*Dataset extract*.
------------------------------------------------
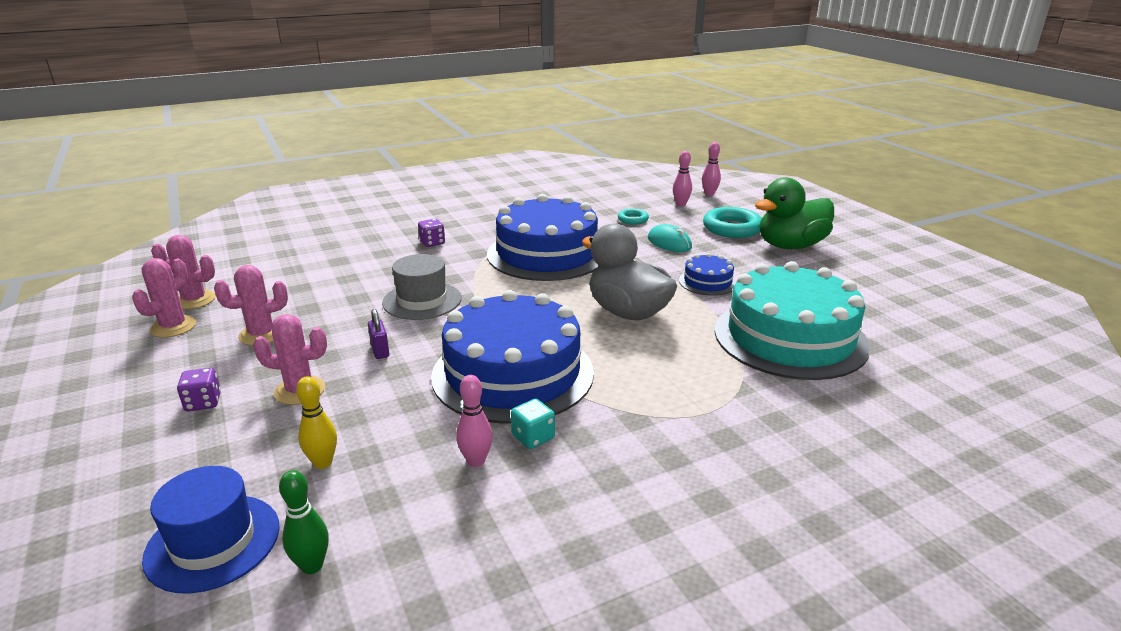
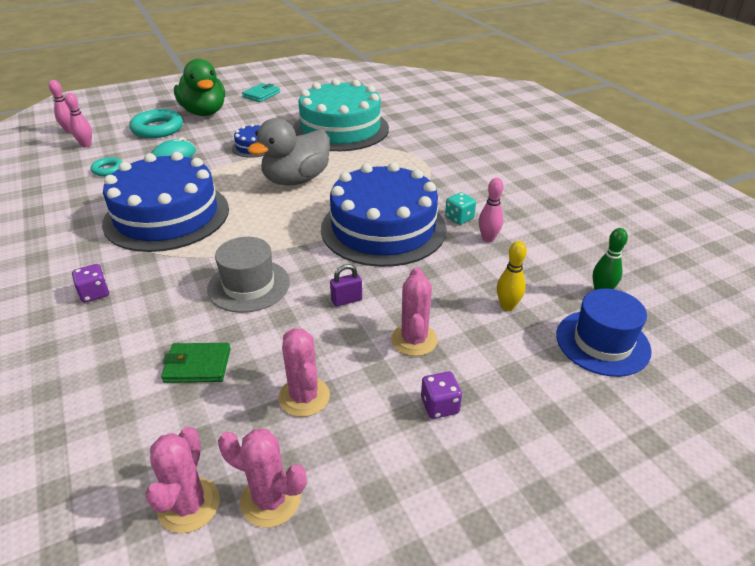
camera: 90 degrees left, 10 degrees up
(325, 289) = (197, 365): none -> green wallet
(873, 274) = (261, 95): none -> turquoise wallet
------------------------------------------------
*Instructions for the task*. Write out each line above containing "wallet".

*Response*.
(325, 289) = (197, 365): none -> green wallet
(873, 274) = (261, 95): none -> turquoise wallet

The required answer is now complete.